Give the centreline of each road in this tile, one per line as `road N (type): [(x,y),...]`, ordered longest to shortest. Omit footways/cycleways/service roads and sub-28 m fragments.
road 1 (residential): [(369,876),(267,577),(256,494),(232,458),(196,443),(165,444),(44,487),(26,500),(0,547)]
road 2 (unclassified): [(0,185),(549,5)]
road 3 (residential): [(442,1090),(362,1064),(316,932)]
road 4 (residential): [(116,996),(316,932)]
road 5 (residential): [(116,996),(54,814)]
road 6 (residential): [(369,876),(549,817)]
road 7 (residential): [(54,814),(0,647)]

--------------------------------

> [What the task asks]
Output the listing above word for word.

> [Exercise response]
Give the centreline of each road in this tile, one per line as `road N (type): [(x,y),...]`, ordered longest to shortest. Omit footways/cycleways/service roads and sub-28 m fragments.
road 1 (residential): [(369,876),(267,577),(256,494),(232,458),(196,443),(165,444),(44,487),(26,500),(0,547)]
road 2 (unclassified): [(0,185),(549,5)]
road 3 (residential): [(442,1090),(362,1064),(316,932)]
road 4 (residential): [(116,996),(316,932)]
road 5 (residential): [(116,996),(54,814)]
road 6 (residential): [(369,876),(549,817)]
road 7 (residential): [(54,814),(0,647)]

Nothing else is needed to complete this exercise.